## What is expected
For the listing below, output exactly the lines from the line with "(628, 509) = (192, 230): green" up to and including the line with "(806, 333) = (163, 364): green", and no other lines.

The data section start

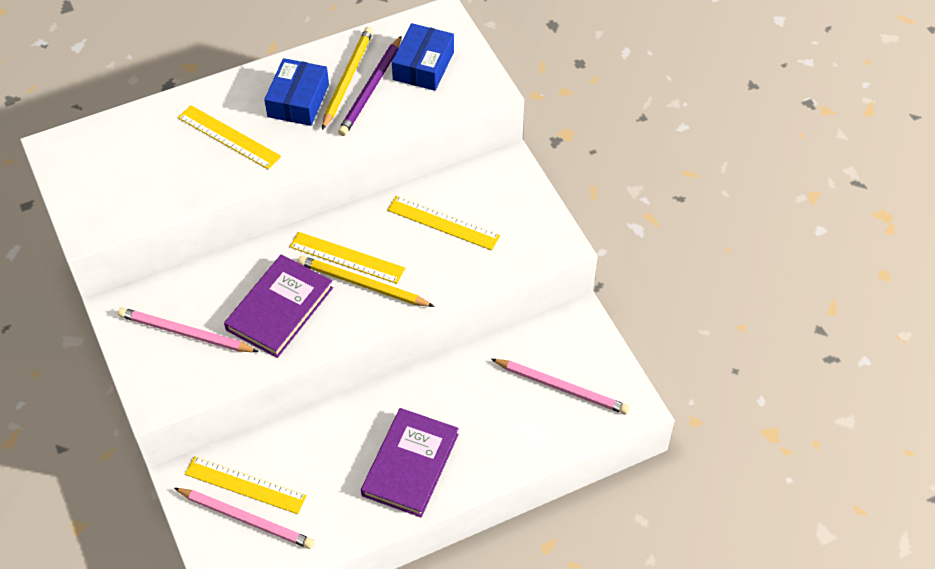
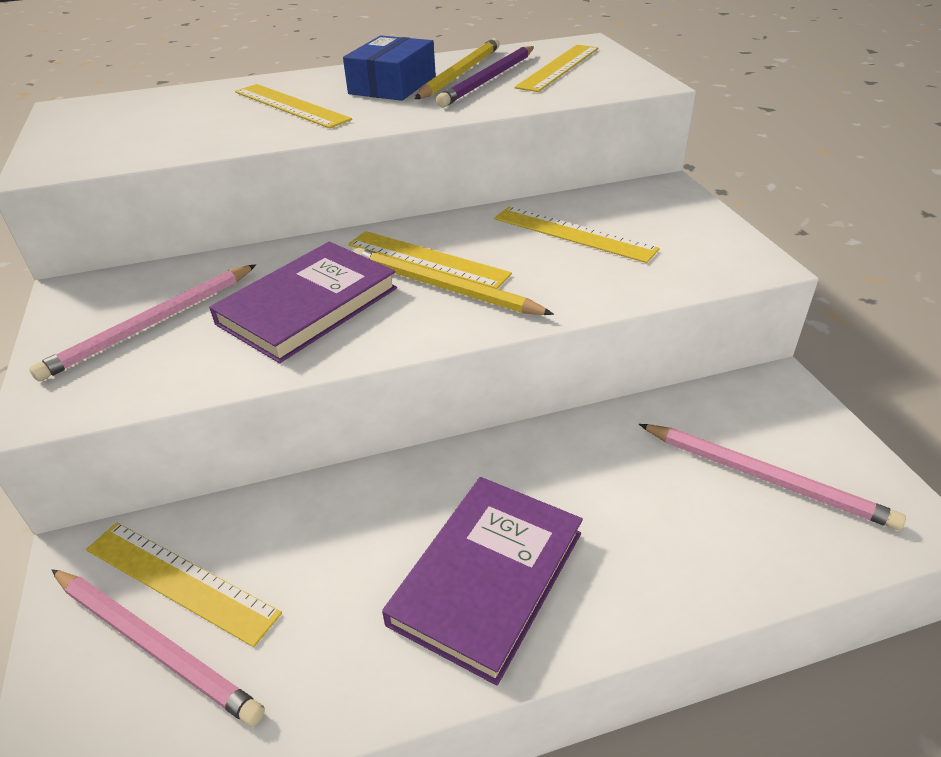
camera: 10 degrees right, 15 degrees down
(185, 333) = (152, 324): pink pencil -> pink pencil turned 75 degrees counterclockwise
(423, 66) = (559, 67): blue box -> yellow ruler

The data section end
The data section start

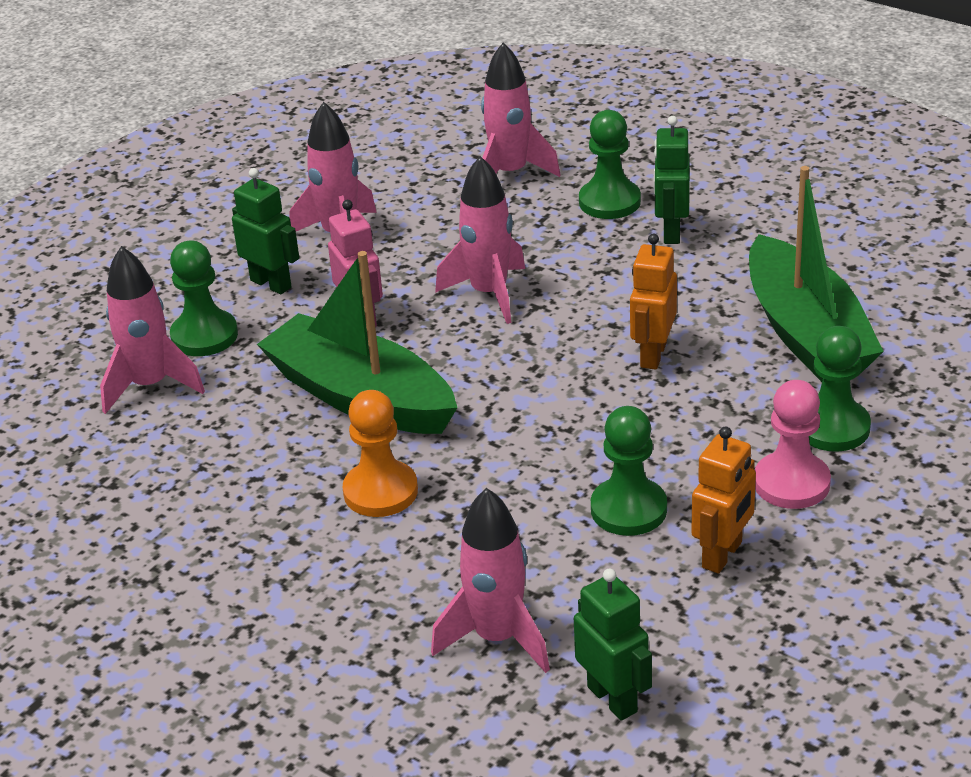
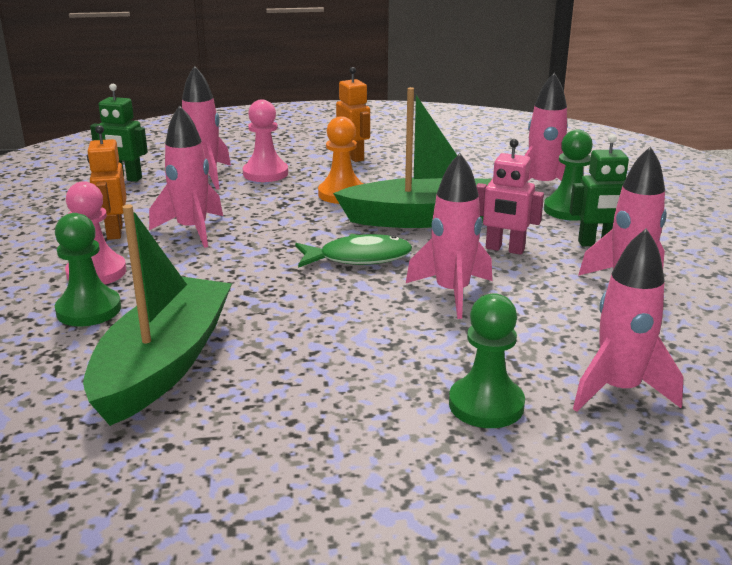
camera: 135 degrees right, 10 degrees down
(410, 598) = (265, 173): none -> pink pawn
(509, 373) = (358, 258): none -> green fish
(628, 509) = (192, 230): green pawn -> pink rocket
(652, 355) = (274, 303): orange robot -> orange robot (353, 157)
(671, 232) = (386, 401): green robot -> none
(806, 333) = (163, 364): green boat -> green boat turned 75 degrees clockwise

The data section end

## Task solution
(628, 509) = (192, 230): green pawn -> pink rocket
(652, 355) = (274, 303): orange robot -> orange robot (353, 157)
(671, 232) = (386, 401): green robot -> none
(806, 333) = (163, 364): green boat -> green boat turned 75 degrees clockwise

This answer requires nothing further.